• **Work order**
Could you please write out each line of the records exactly, minus the pictures?

Stored data entries:

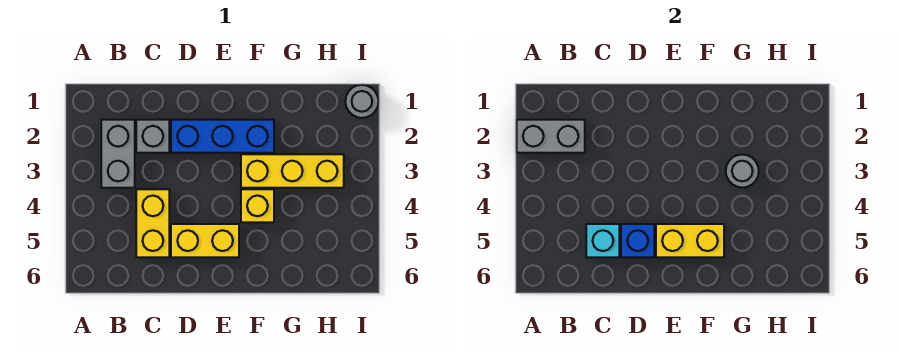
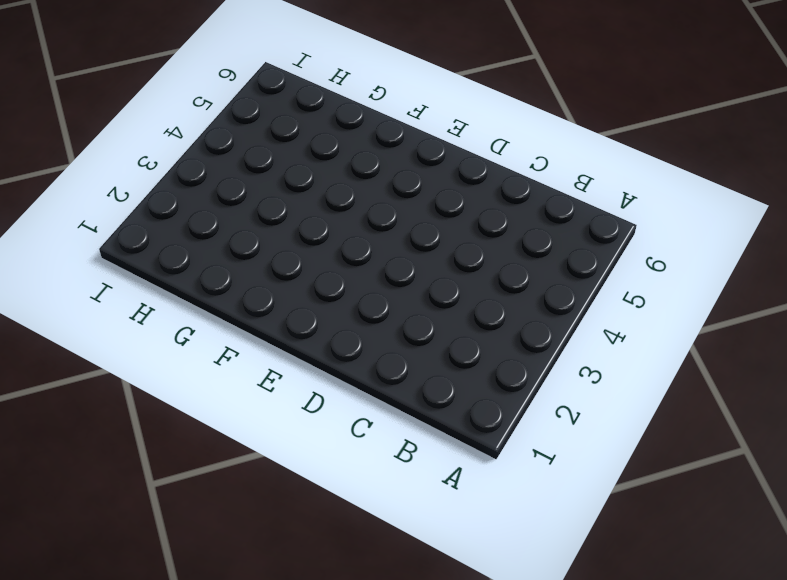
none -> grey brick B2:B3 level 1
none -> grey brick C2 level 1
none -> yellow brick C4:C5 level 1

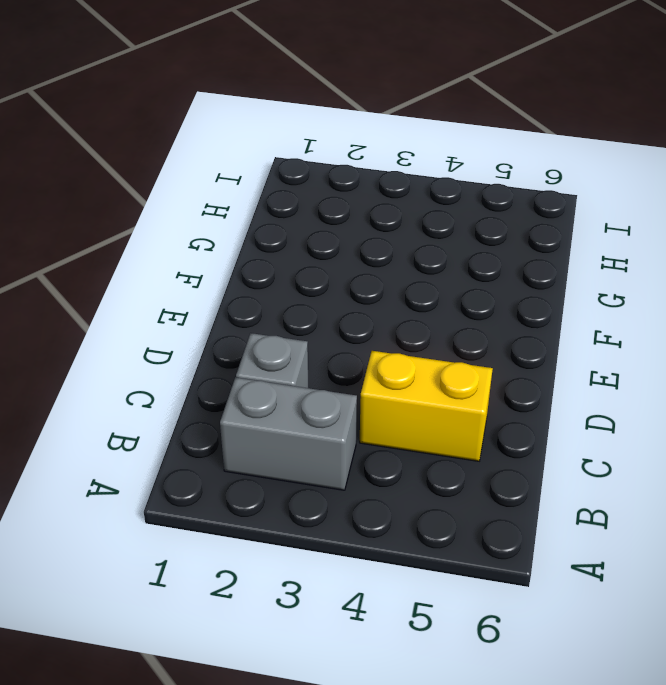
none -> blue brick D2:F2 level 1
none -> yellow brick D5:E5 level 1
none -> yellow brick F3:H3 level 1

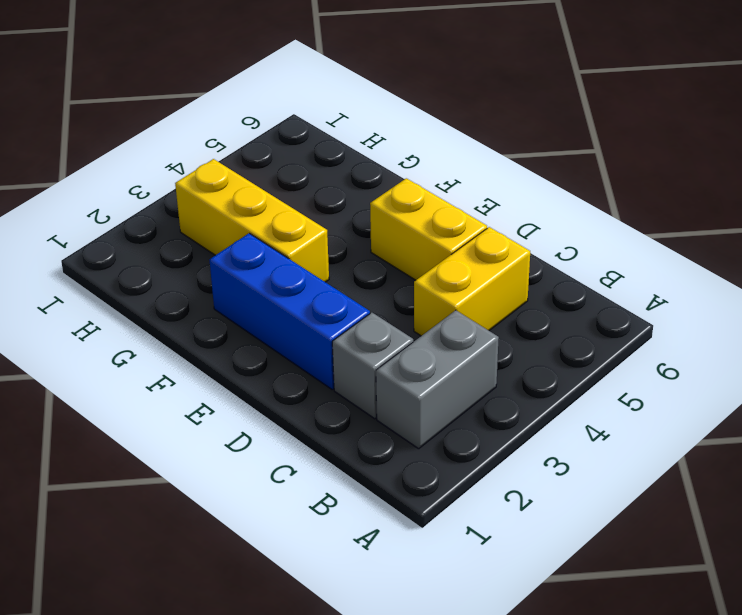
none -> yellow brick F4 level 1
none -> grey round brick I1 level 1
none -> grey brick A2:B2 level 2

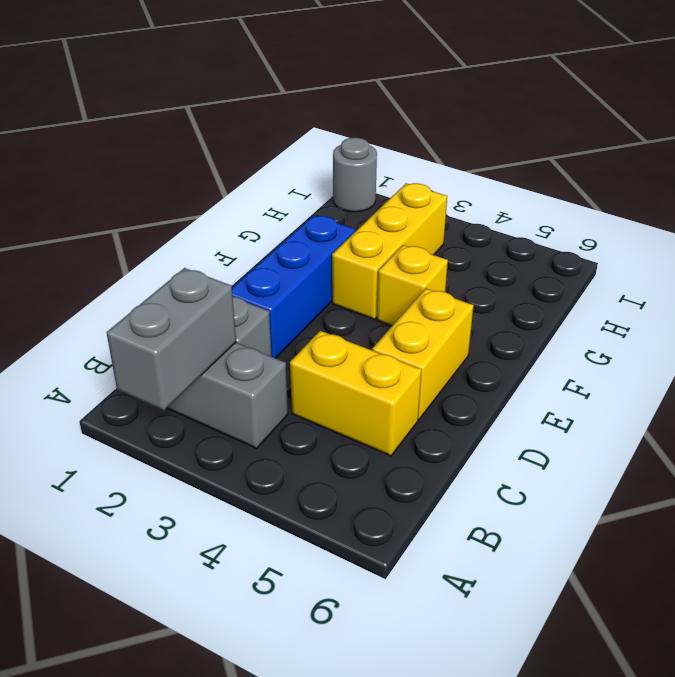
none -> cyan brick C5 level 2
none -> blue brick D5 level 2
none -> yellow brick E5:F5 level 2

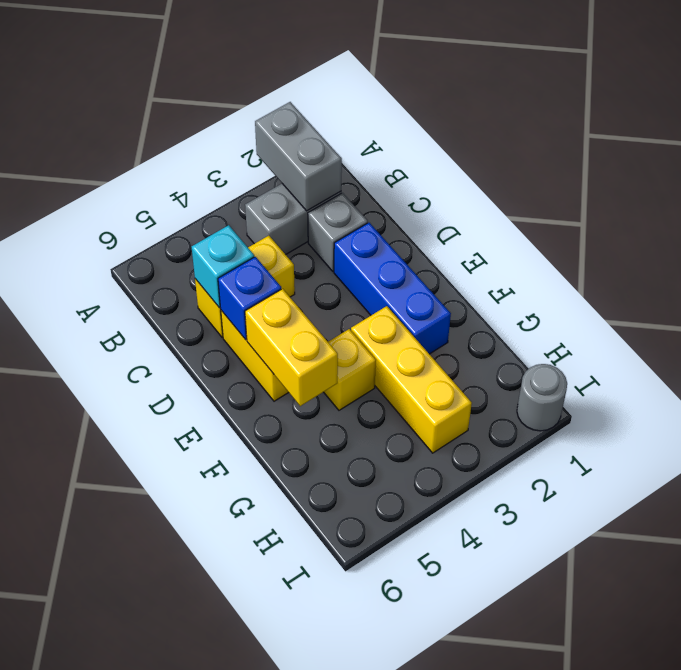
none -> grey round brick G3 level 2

• **Solution to this task**
none -> grey brick B2:B3 level 1
none -> grey brick C2 level 1
none -> yellow brick C4:C5 level 1

none -> blue brick D2:F2 level 1
none -> yellow brick D5:E5 level 1
none -> yellow brick F3:H3 level 1

none -> yellow brick F4 level 1
none -> grey round brick I1 level 1
none -> grey brick A2:B2 level 2

none -> cyan brick C5 level 2
none -> blue brick D5 level 2
none -> yellow brick E5:F5 level 2

none -> grey round brick G3 level 2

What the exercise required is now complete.